- **Dataset entries**
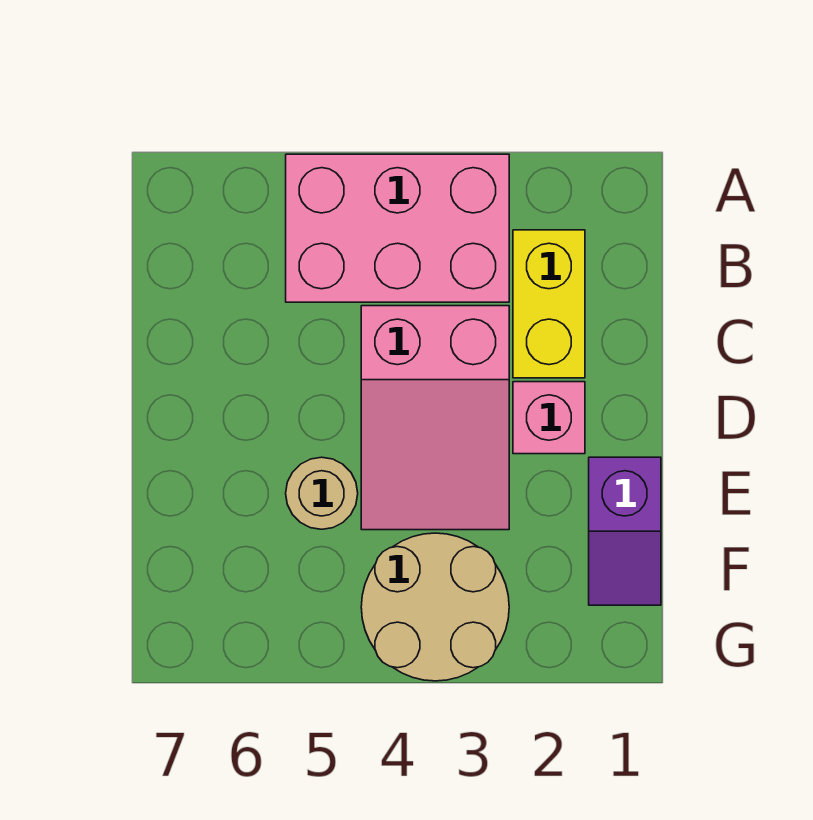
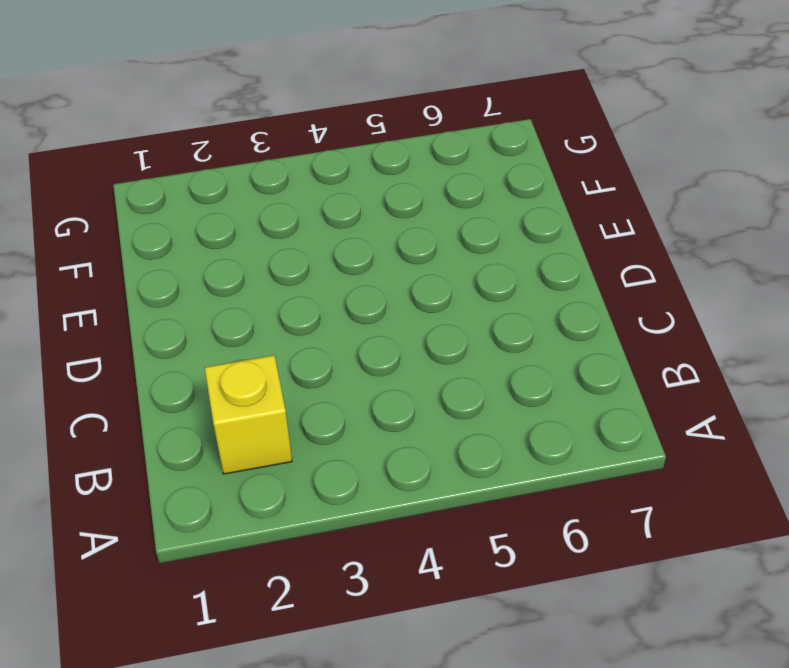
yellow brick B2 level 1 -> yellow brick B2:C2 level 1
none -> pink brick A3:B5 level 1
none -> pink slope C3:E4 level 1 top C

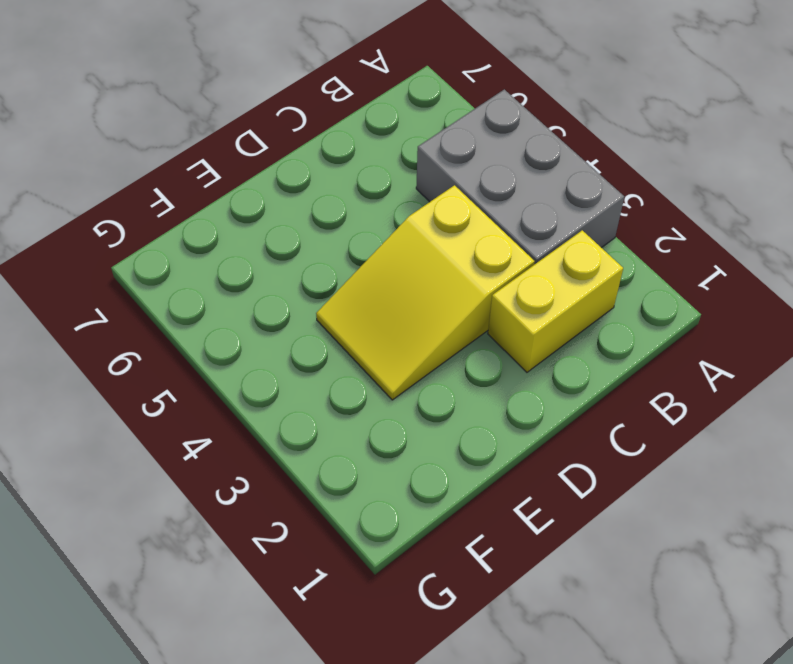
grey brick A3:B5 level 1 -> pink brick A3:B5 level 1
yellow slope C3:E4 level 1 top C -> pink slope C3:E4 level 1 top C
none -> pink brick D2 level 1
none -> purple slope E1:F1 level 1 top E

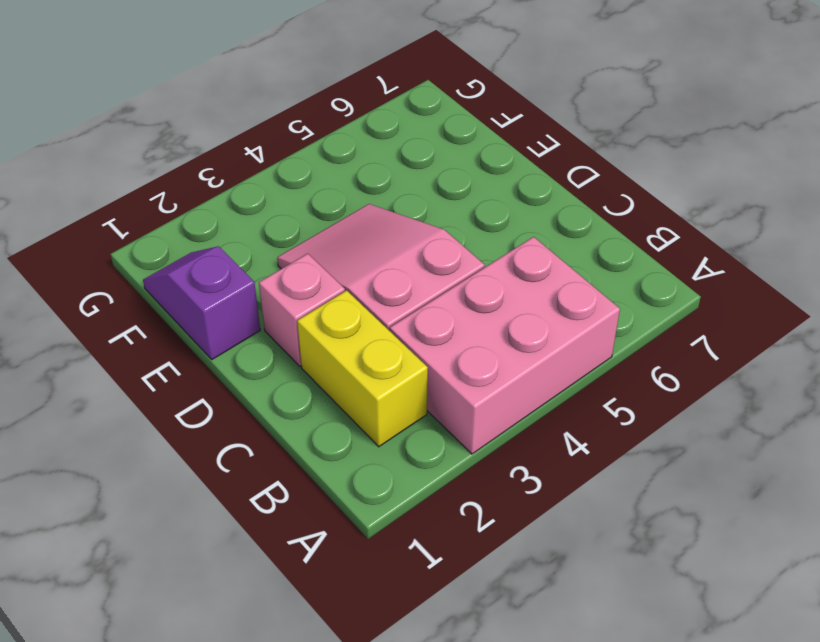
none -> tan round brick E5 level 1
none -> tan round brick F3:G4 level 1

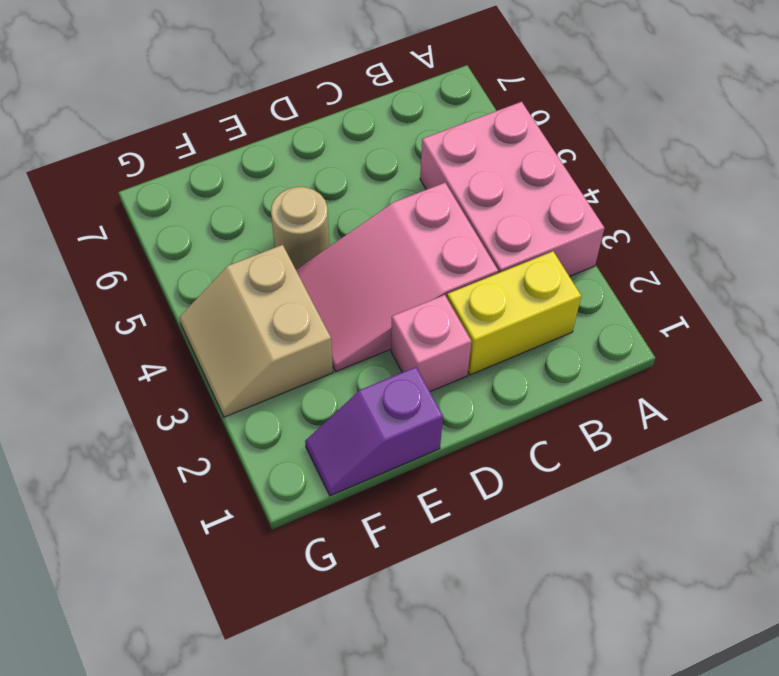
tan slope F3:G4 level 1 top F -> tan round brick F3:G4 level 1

...

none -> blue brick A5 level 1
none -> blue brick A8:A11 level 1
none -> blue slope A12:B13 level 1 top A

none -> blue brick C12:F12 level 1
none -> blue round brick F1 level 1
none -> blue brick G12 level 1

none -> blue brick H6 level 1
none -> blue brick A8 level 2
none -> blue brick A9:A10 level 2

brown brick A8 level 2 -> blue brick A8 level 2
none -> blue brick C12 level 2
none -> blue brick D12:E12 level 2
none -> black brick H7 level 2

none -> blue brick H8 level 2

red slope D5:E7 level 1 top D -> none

==

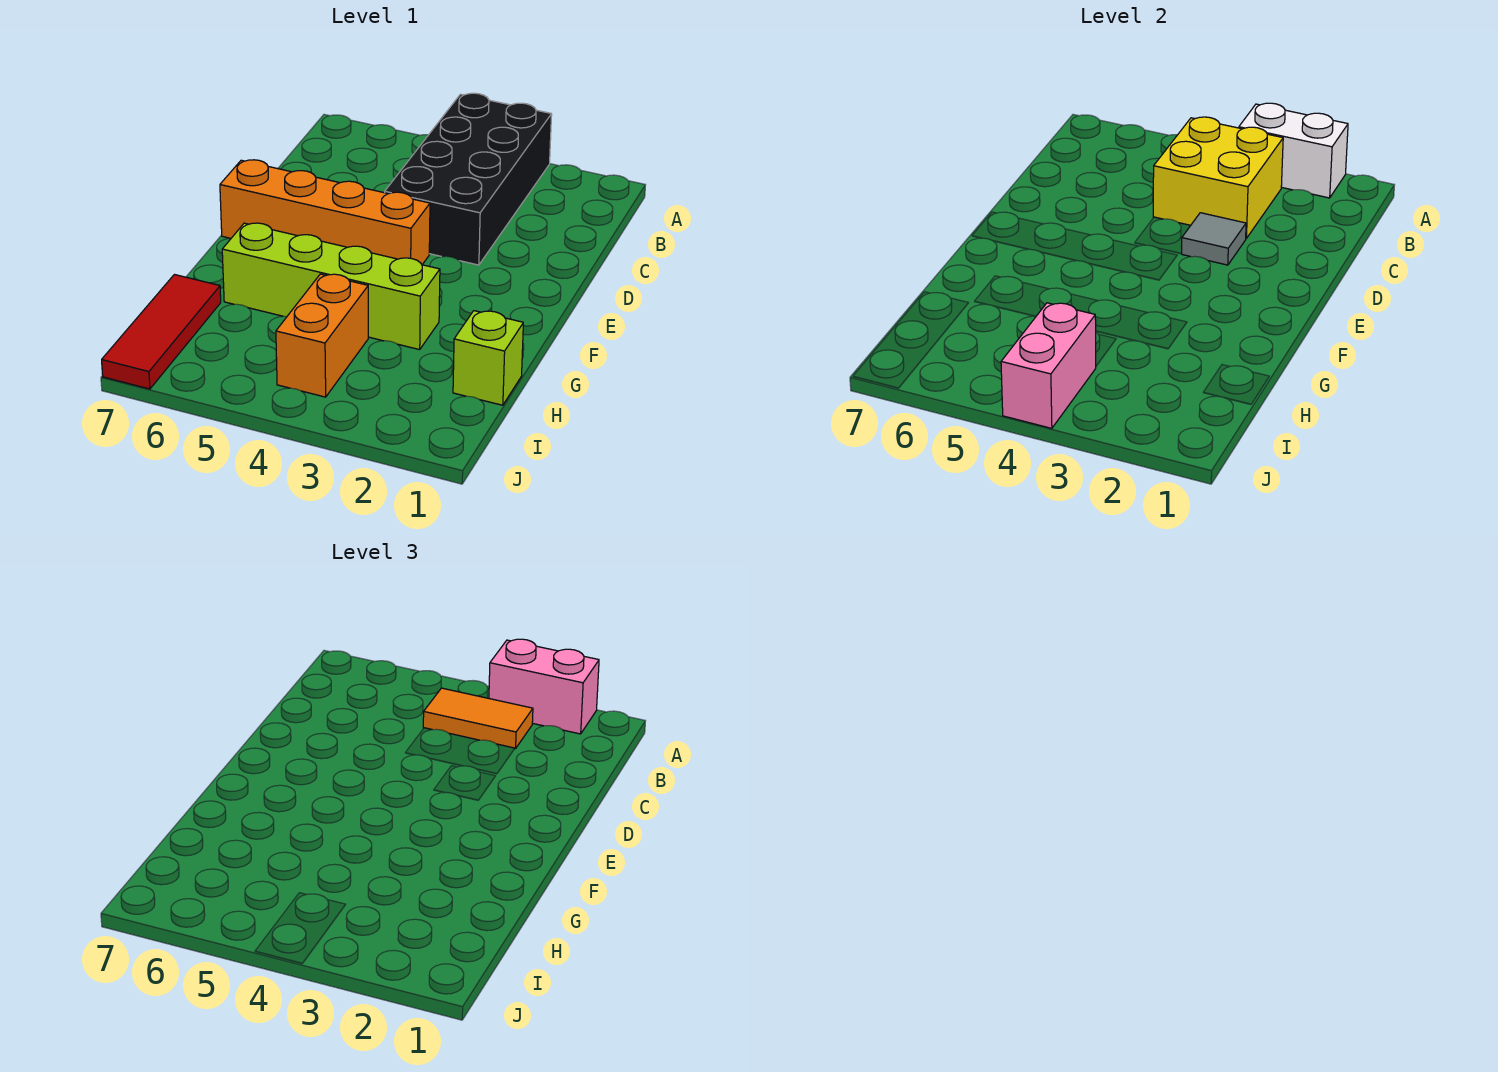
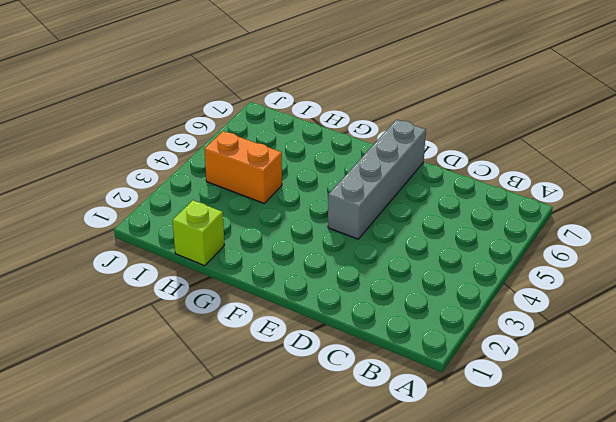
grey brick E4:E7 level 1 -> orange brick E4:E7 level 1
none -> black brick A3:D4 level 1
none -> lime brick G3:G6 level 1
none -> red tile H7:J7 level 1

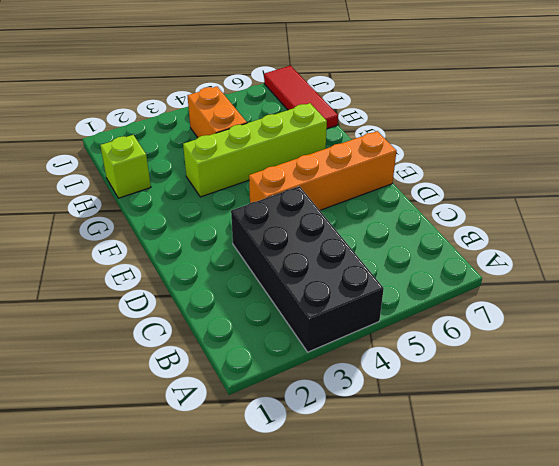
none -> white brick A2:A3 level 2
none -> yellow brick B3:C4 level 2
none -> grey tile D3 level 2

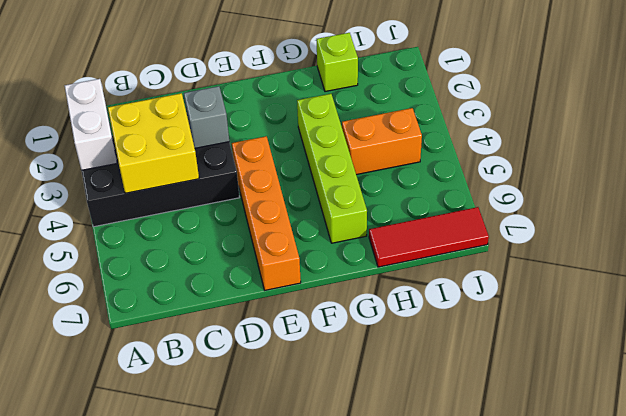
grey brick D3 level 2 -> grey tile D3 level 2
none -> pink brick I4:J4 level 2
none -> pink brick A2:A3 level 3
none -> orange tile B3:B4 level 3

- **Task requirements**
Above are the lines; repeat exactly the ones from the line containing "none -> pink brick I4:J4 level 2" down to the line containing "none -> orange tile B3:B4 level 3", both inclusive.

- **Answer space**
none -> pink brick I4:J4 level 2
none -> pink brick A2:A3 level 3
none -> orange tile B3:B4 level 3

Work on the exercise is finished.